### TASK OBJECTIVE
For the records below, tally the lines that contain "none" and give only that number.

--- START ---

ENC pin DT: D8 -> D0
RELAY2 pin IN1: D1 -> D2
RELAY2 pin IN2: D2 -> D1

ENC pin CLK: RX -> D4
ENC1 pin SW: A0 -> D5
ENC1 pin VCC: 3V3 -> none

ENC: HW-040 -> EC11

--- END ---
--- START ---

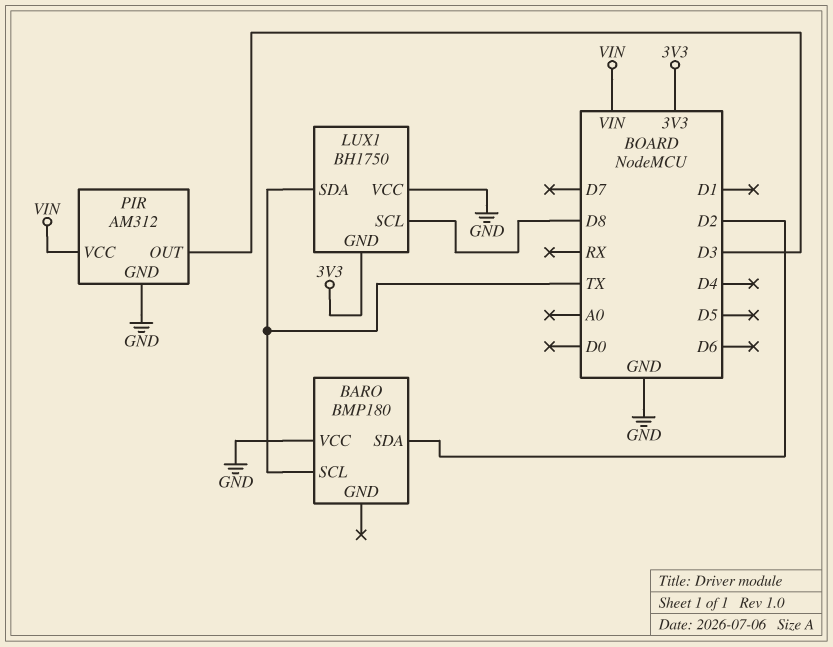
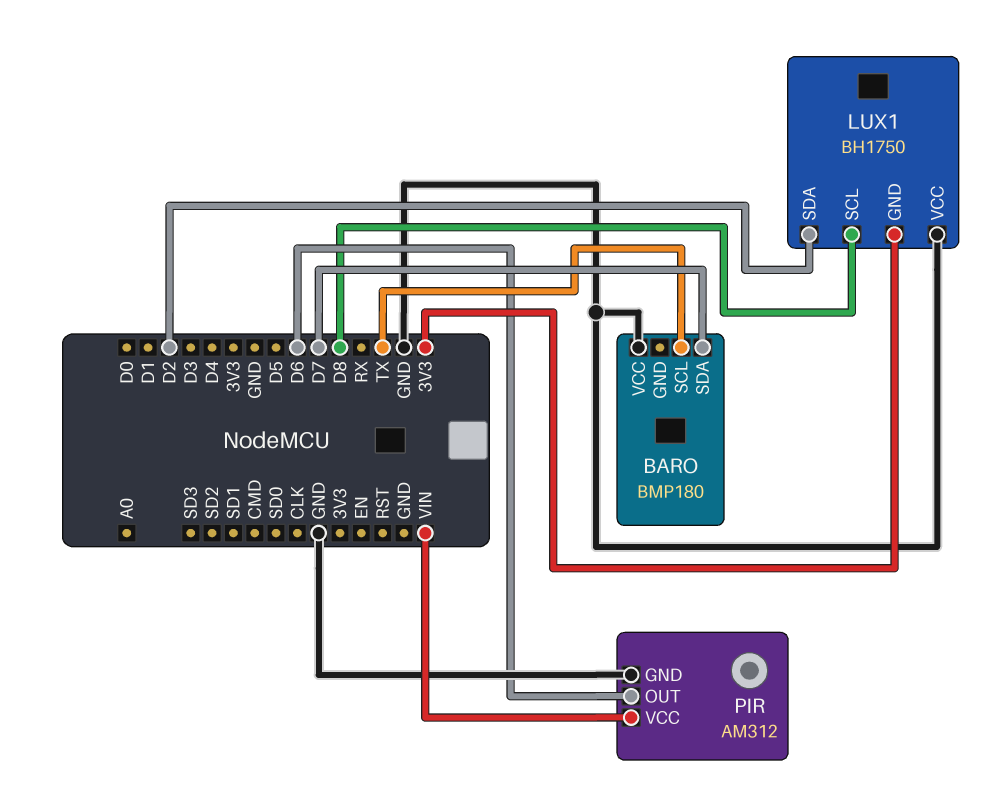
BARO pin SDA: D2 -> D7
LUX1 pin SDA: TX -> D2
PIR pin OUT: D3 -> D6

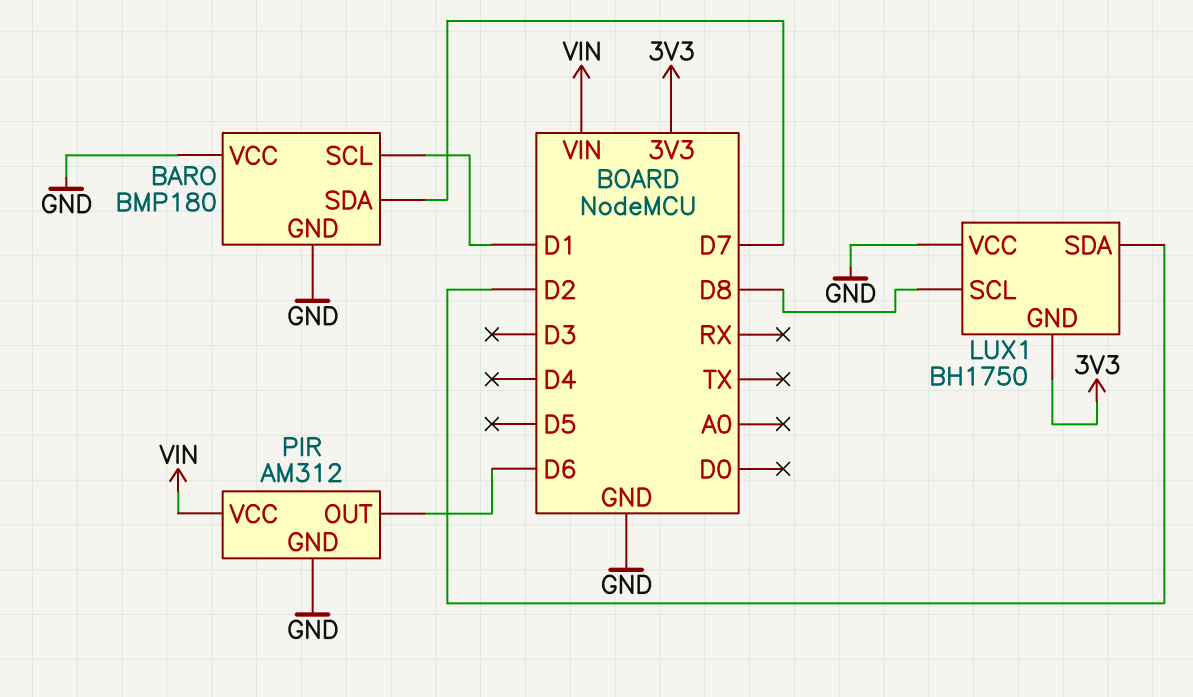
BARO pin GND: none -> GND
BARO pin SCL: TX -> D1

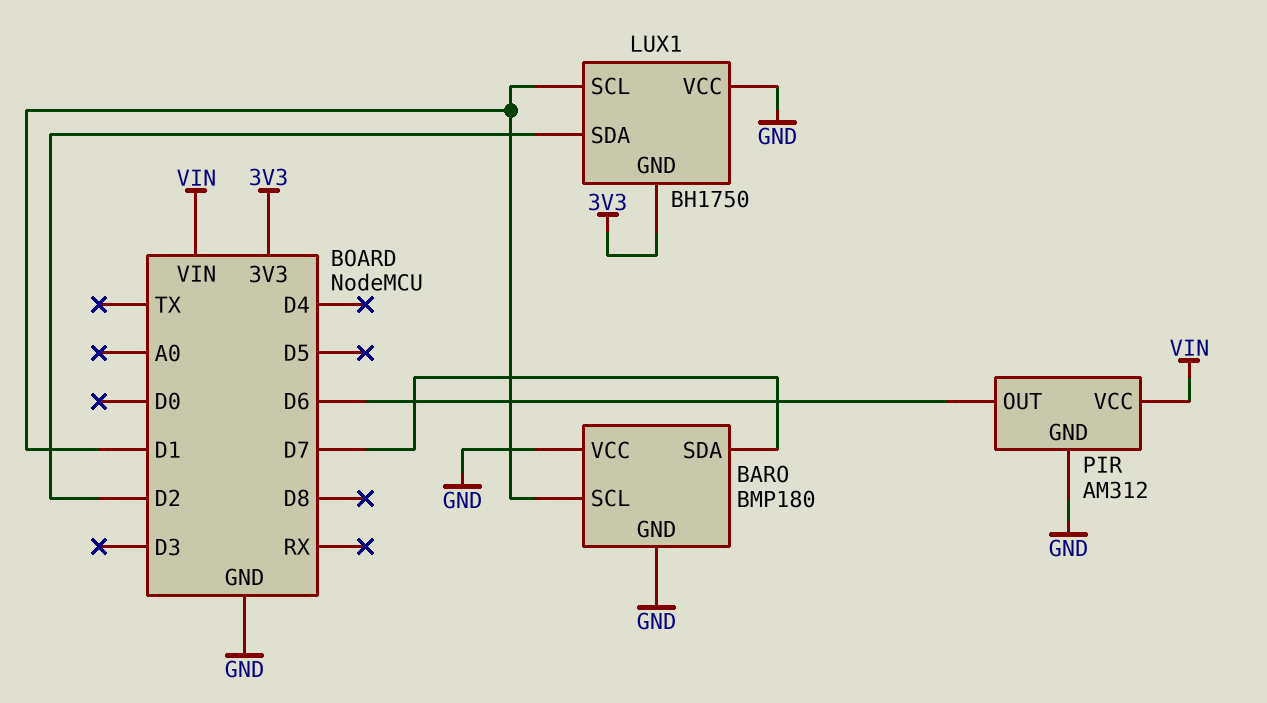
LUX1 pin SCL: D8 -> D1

--- END ---

### RESULT OF THIS TASK
2